▶ _Exercise brief_:
Find the line with "orange screwdriver: 1 -> 2" in the entries below, then reproduce it and every line after it down to and including the line with "purple headphones: 6 -> 8", exactly.
::: Data supplied
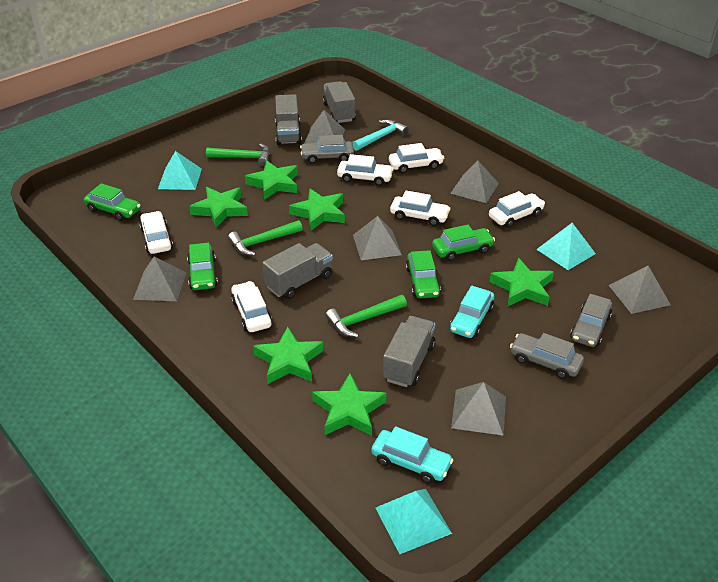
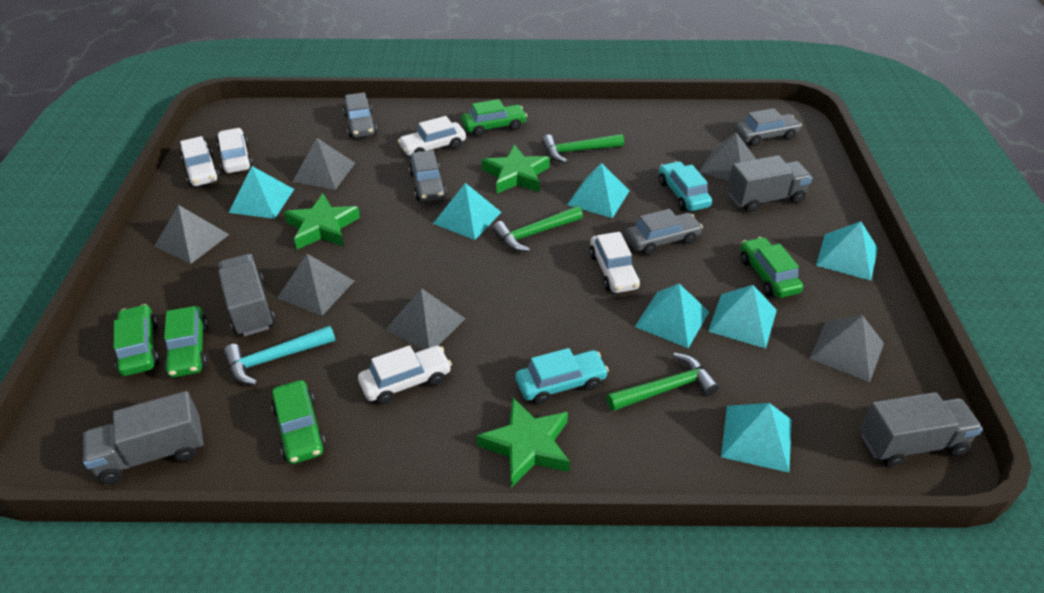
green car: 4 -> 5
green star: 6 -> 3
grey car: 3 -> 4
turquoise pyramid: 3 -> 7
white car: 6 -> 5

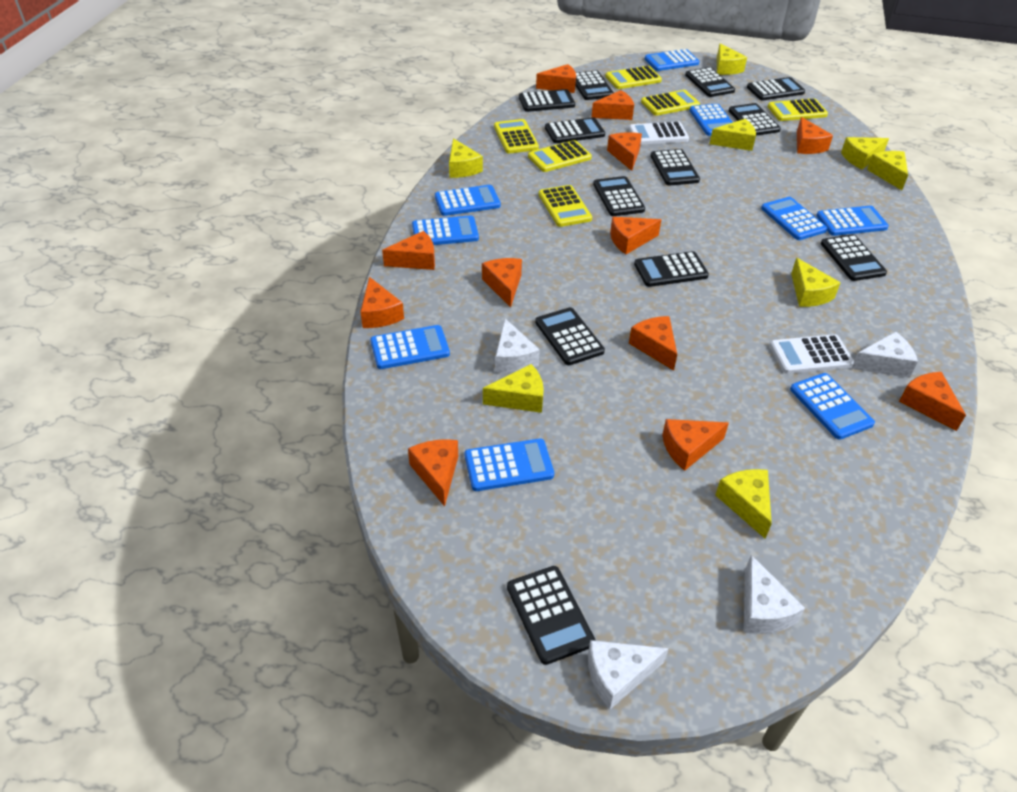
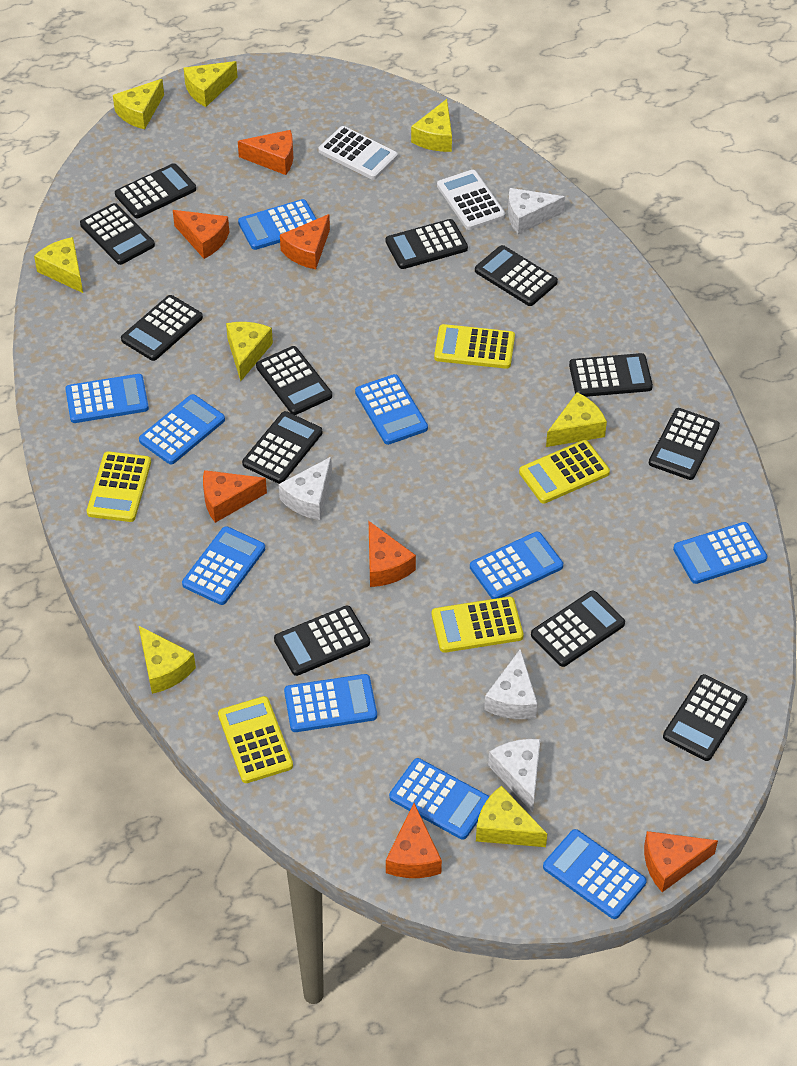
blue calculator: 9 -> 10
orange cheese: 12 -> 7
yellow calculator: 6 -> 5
::::::
::: Data supplied
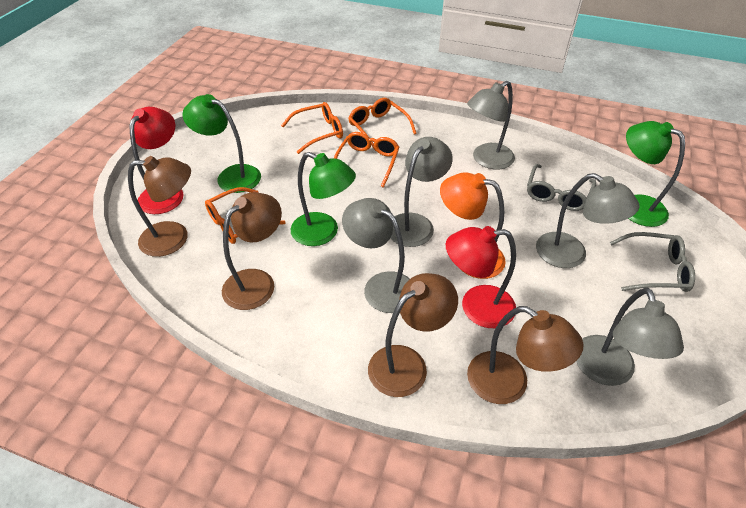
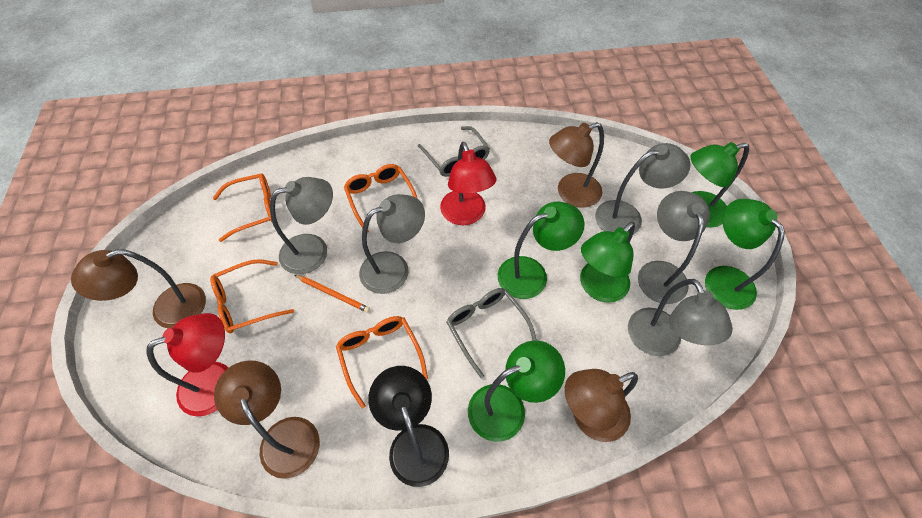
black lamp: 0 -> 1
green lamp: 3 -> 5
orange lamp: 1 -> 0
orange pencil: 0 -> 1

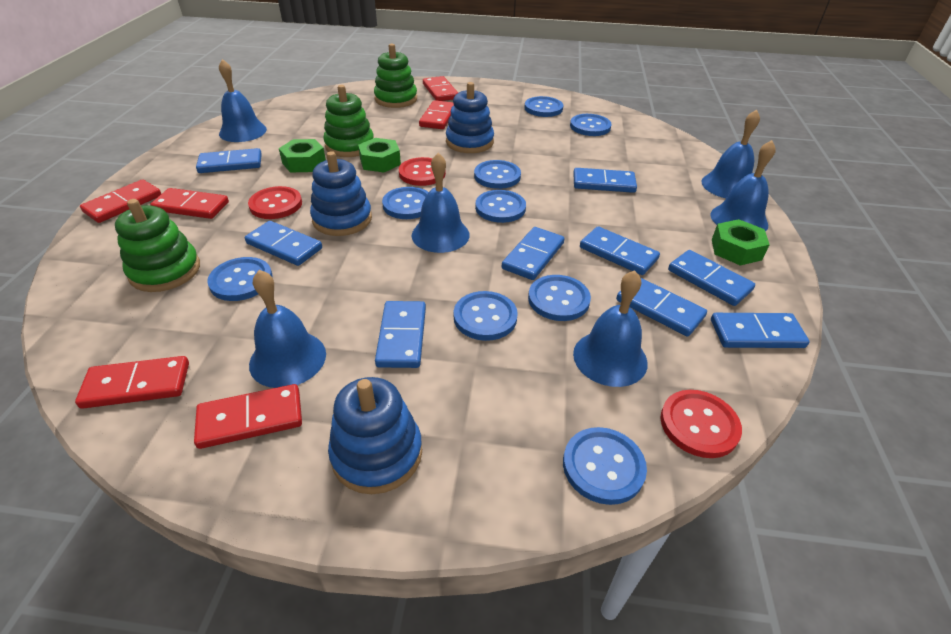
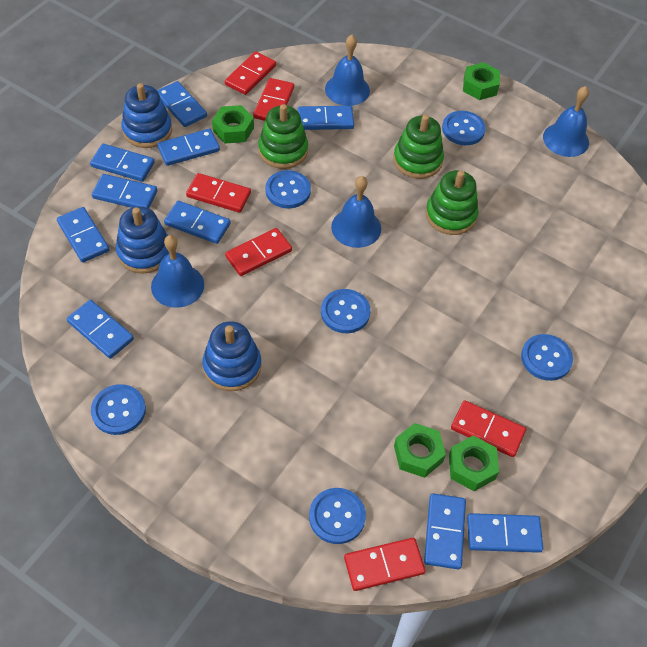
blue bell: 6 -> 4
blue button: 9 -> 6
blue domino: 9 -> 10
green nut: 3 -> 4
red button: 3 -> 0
::::::
::: Data supplied
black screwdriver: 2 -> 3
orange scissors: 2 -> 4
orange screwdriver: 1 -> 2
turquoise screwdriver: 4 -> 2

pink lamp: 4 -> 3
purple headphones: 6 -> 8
::::::
▶ _Task output_:
orange screwdriver: 1 -> 2
turquoise screwdriver: 4 -> 2

pink lamp: 4 -> 3
purple headphones: 6 -> 8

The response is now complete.